Using the entries below, return word for word the lines from the one containing "- change: shifted" up to and including the last.
'''
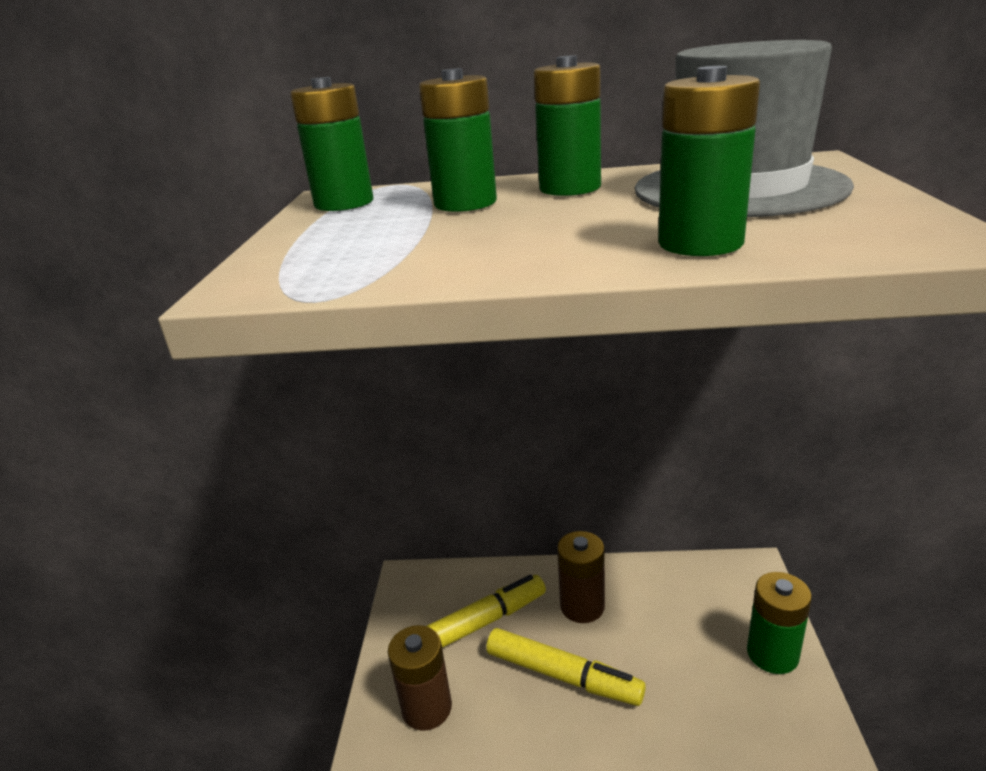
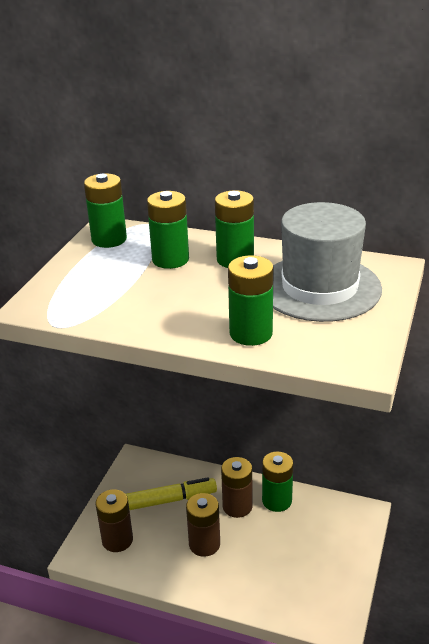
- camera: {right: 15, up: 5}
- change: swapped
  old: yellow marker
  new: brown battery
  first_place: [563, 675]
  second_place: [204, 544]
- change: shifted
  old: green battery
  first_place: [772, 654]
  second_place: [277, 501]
'''
◆ ANSWER TO THE EXERCISE
- change: shifted
  old: green battery
  first_place: [772, 654]
  second_place: [277, 501]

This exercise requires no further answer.